Collected data entries
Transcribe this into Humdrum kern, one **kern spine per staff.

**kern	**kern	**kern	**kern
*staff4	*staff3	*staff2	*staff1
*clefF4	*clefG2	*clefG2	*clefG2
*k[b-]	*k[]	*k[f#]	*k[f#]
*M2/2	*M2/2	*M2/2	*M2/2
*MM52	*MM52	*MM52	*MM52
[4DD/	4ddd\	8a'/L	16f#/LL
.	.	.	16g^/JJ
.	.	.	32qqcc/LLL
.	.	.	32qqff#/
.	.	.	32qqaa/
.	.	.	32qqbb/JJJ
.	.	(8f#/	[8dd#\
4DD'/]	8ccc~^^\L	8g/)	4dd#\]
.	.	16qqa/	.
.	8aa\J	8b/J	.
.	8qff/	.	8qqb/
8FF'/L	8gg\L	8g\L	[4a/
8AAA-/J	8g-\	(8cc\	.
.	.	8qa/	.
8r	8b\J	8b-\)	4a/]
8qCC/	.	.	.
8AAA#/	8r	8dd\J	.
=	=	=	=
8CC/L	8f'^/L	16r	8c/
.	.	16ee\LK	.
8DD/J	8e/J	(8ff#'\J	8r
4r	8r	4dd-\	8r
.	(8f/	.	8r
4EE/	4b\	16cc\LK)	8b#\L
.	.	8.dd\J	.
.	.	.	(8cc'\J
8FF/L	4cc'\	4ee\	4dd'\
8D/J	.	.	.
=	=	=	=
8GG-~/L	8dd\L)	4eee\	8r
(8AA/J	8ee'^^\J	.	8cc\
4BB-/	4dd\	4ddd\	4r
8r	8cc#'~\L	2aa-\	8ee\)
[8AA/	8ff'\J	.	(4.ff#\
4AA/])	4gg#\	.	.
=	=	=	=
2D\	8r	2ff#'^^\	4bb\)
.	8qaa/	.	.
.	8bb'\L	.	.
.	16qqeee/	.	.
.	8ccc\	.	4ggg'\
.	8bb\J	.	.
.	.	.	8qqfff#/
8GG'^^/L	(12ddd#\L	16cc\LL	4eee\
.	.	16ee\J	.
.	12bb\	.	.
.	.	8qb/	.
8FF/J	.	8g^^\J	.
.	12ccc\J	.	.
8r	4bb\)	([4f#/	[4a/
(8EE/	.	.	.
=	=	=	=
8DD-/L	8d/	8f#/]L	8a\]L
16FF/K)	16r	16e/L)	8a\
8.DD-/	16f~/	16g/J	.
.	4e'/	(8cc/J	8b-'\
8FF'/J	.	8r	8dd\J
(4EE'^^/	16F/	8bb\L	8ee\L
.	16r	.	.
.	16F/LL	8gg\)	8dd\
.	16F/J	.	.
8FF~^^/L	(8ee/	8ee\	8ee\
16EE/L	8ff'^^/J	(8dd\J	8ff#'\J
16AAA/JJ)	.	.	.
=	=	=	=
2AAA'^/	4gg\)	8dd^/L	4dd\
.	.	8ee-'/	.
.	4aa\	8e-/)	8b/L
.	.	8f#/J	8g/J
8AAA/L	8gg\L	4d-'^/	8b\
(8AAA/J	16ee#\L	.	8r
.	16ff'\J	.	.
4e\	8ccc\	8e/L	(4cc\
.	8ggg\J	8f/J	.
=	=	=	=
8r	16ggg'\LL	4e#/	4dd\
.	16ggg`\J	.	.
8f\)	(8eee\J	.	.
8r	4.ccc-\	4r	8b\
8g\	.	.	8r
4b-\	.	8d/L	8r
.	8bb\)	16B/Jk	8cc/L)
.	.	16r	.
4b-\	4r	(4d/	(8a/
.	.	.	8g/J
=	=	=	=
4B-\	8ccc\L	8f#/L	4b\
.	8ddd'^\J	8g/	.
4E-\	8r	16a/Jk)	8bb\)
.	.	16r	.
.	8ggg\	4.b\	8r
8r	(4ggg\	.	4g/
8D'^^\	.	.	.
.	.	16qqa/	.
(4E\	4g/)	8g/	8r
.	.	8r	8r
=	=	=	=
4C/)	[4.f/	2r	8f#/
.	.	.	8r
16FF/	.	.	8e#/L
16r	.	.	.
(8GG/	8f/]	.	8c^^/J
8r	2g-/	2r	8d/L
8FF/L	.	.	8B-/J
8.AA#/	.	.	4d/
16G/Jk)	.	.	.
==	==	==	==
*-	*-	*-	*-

▸ What you are asked to do:
Gather every line of the items above that contains the string "kern". Matching is case-sensitive.

▸ Complete output:
Transcribe this into Humdrum kern, one **kern spine per staff.
**kern	**kern	**kern	**kern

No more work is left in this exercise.